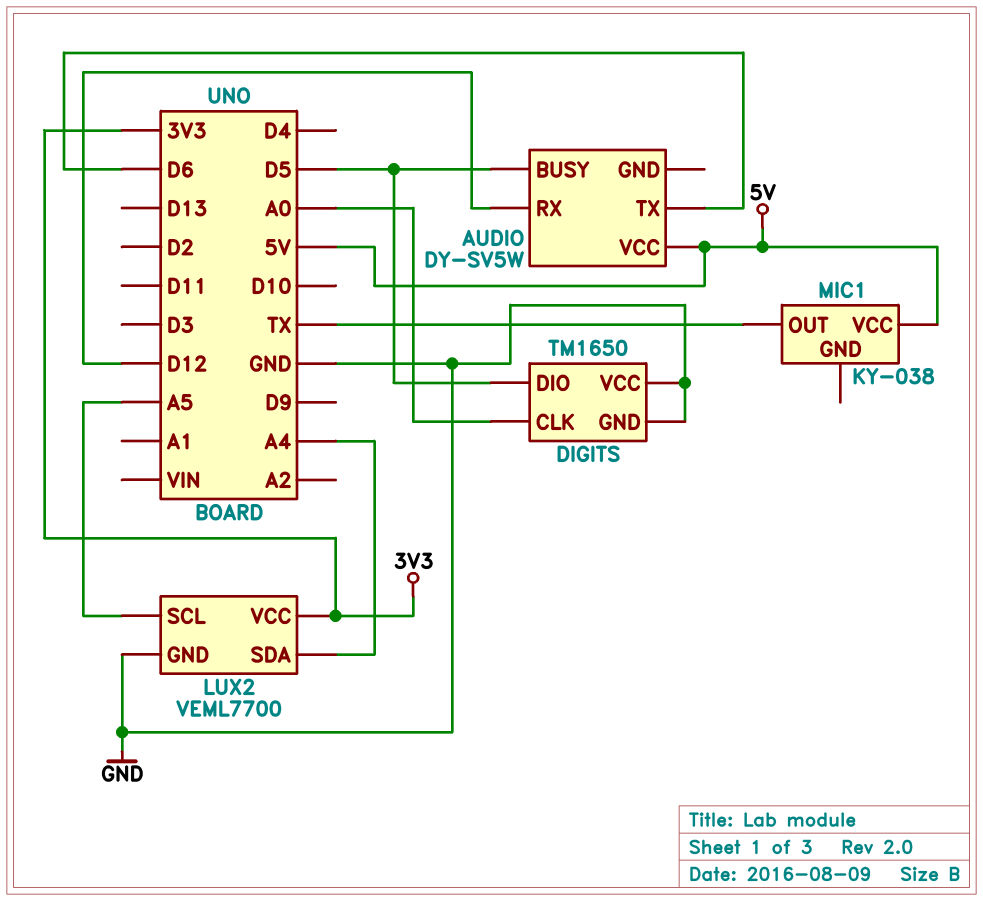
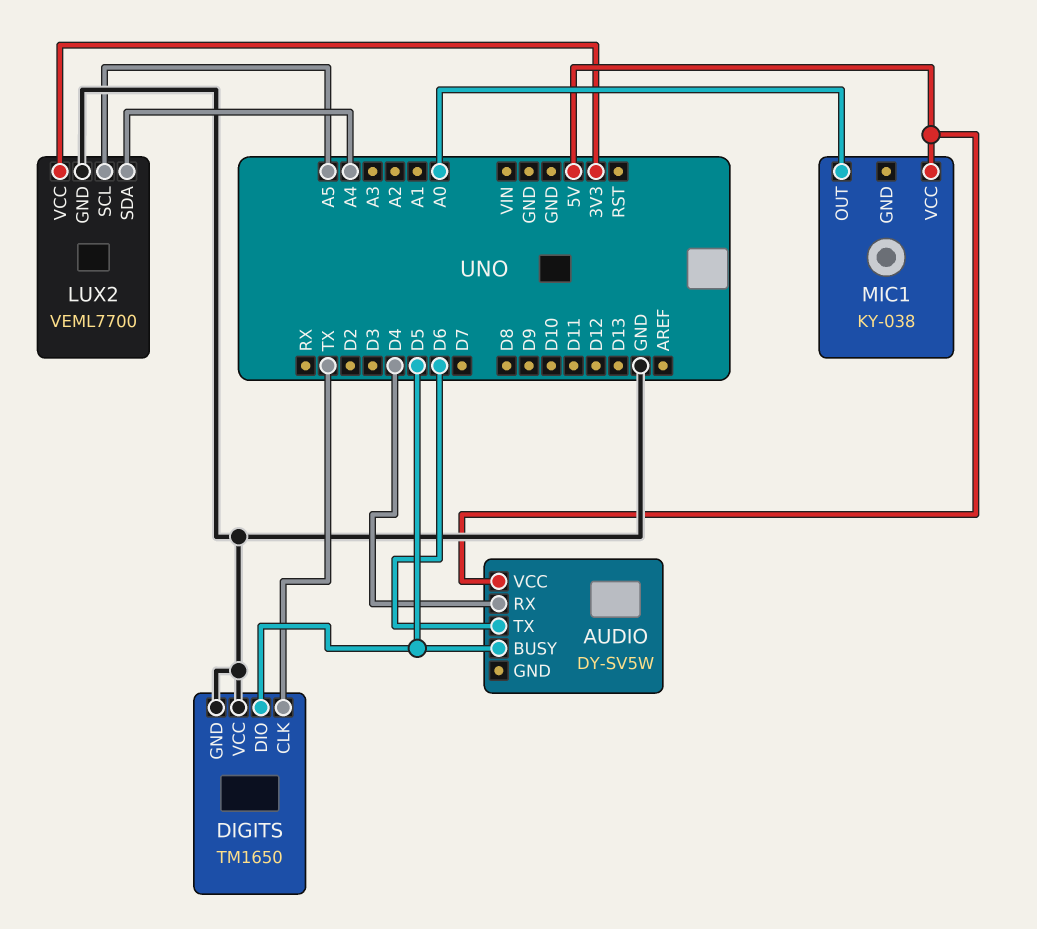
AUDIO pin RX: D12 -> D4
DIGITS pin CLK: A0 -> TX
MIC1 pin OUT: TX -> A0

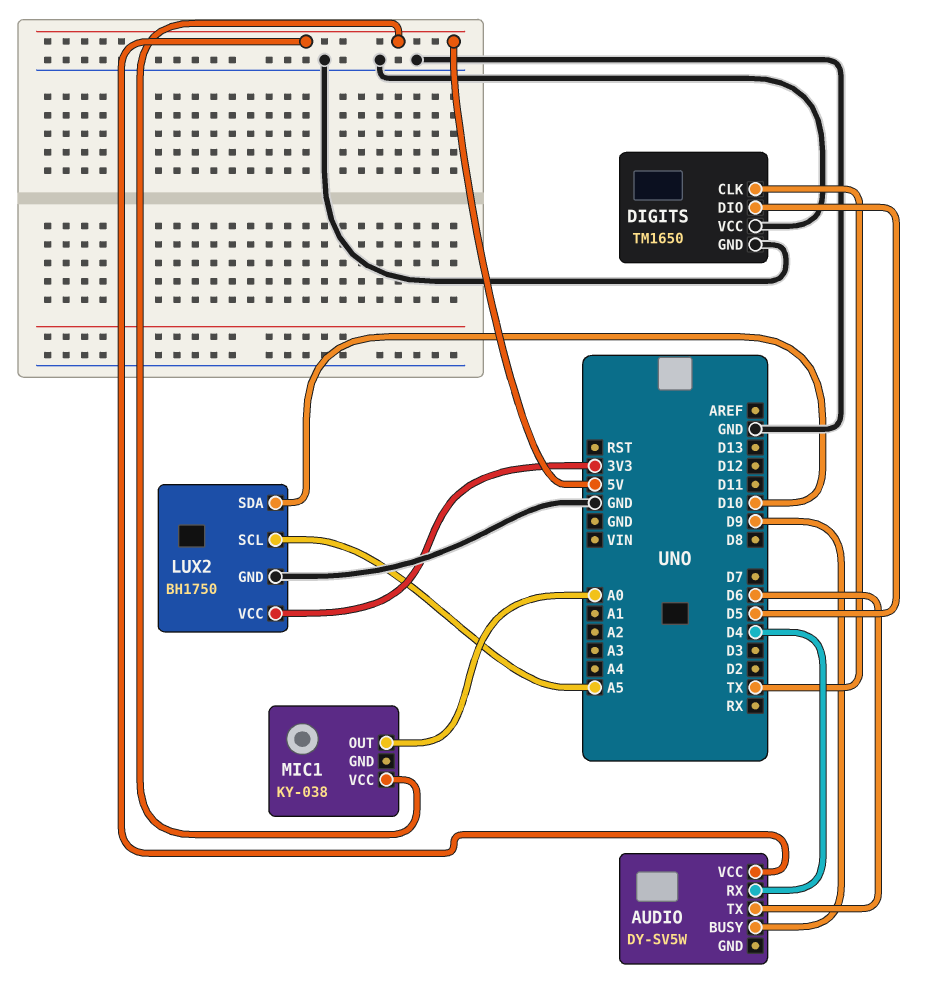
AUDIO pin BUSY: D5 -> D9
LUX2: VEML7700 -> BH1750
LUX2 pin SDA: A4 -> D10

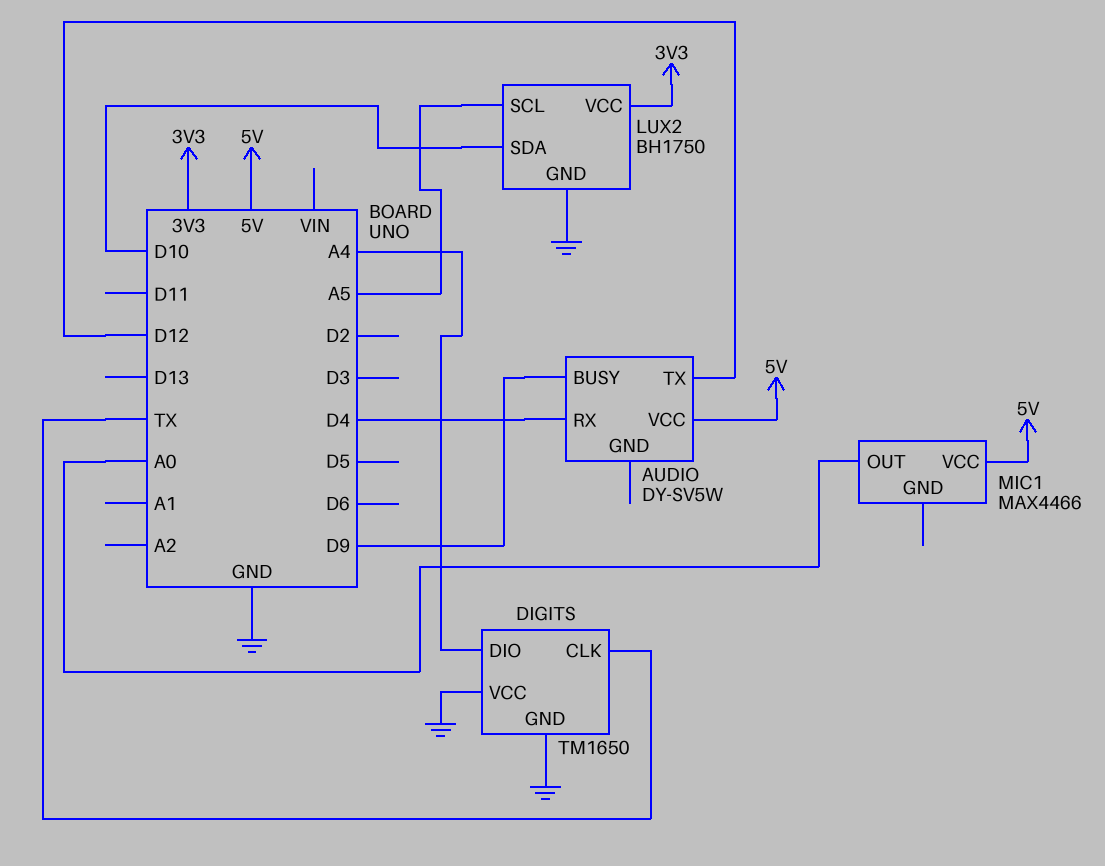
AUDIO pin TX: D6 -> D12
DIGITS pin DIO: D5 -> A4
MIC1: KY-038 -> MAX4466

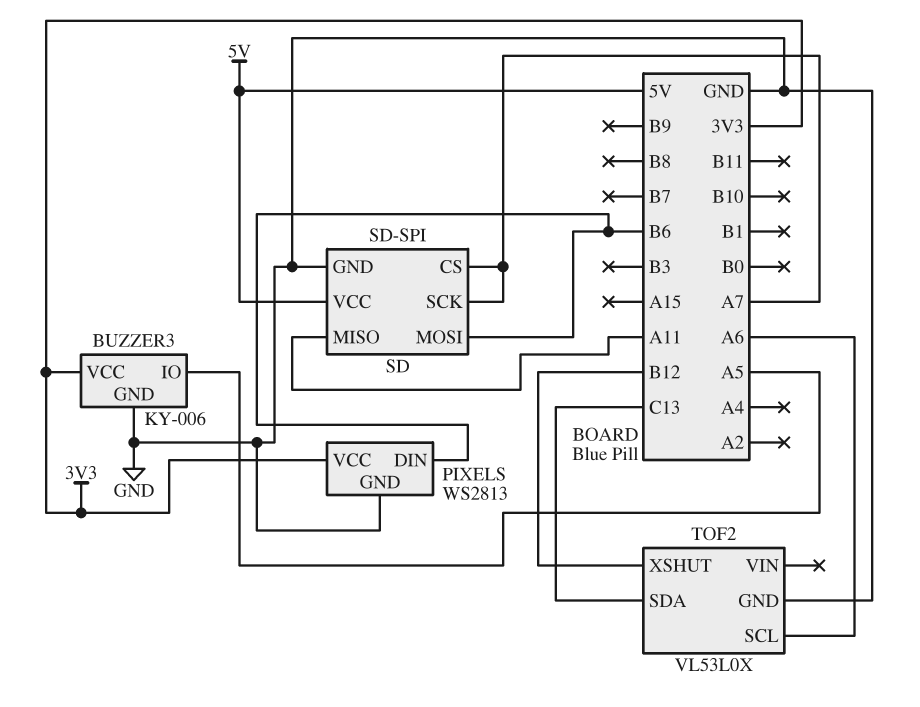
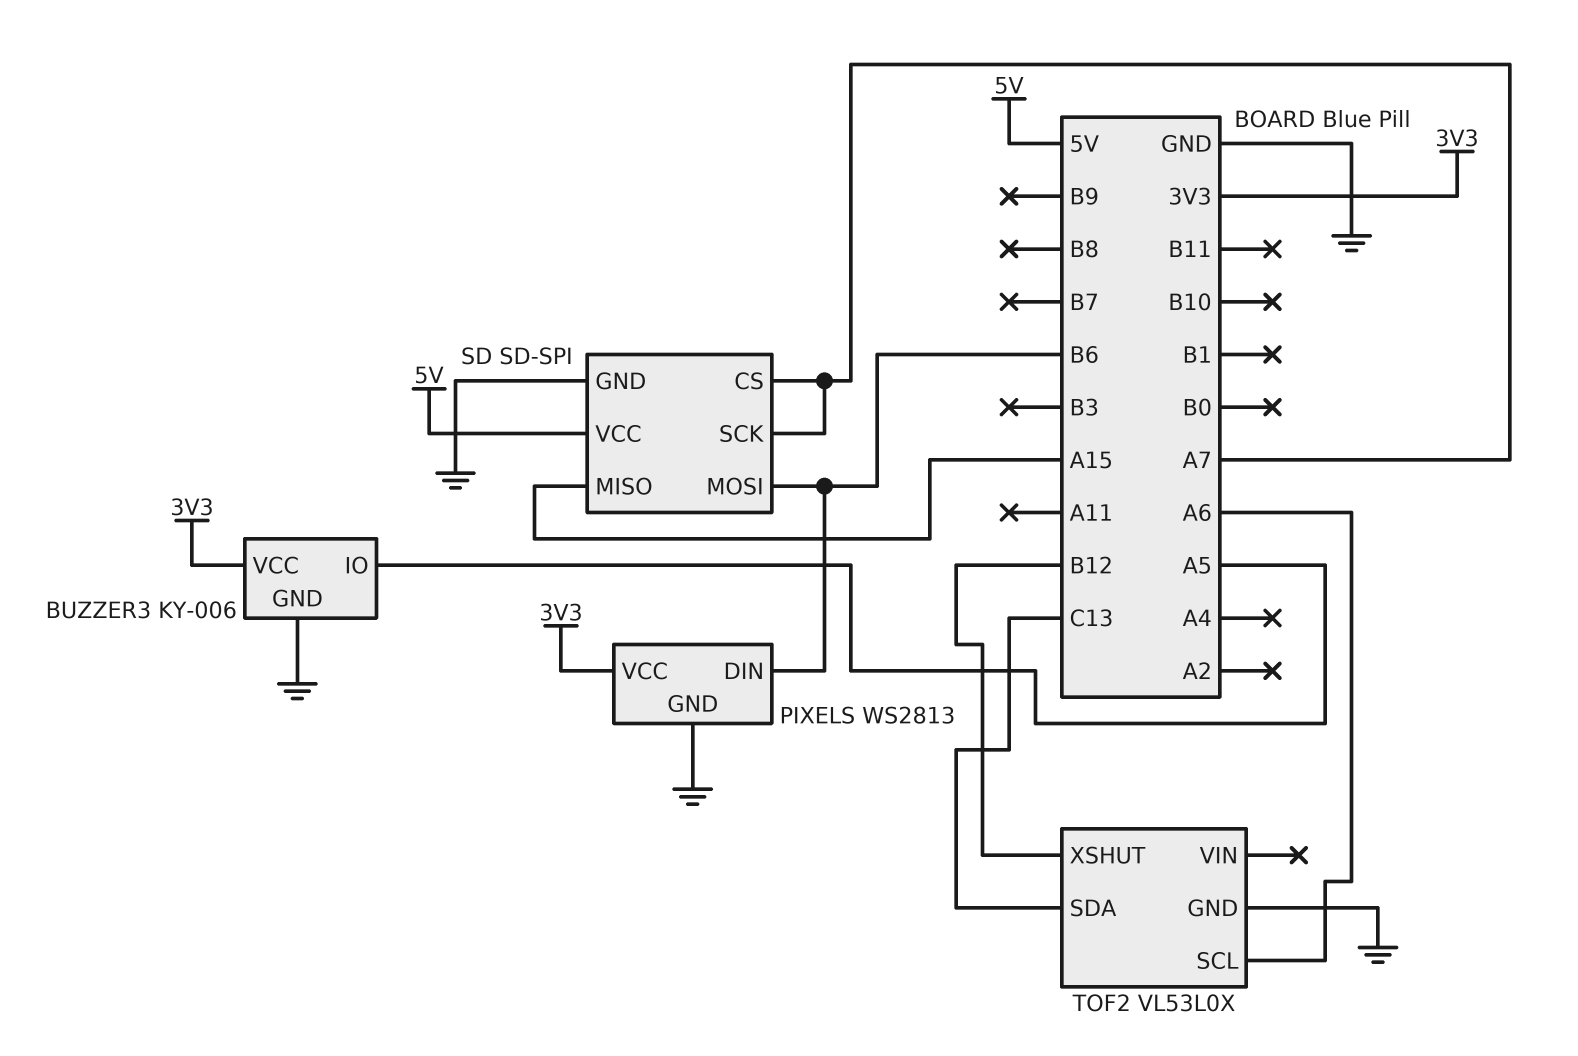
SD pin MISO: A11 -> A15

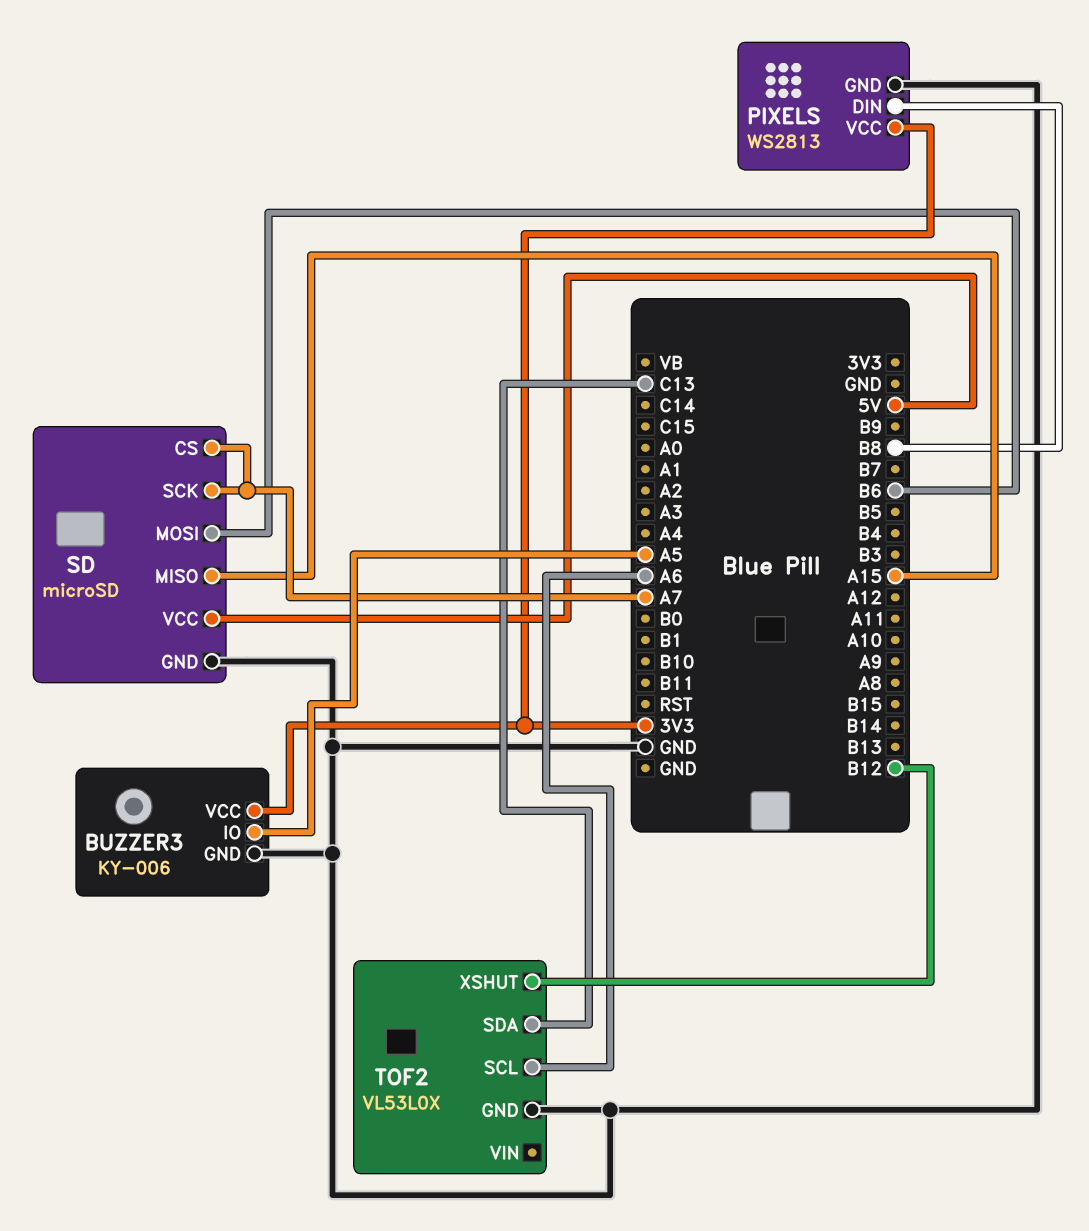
PIXELS pin DIN: B6 -> B8
SD: SD-SPI -> microSD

- - - - -

▸ Requirement
Only the lines from the line with "DIGITS pin DIO: D5 -> A4" to the bottom of the material above should be reproduced, exactly and without pictures.

▸ Answer to this task
DIGITS pin DIO: D5 -> A4
MIC1: KY-038 -> MAX4466

SD pin MISO: A11 -> A15

PIXELS pin DIN: B6 -> B8
SD: SD-SPI -> microSD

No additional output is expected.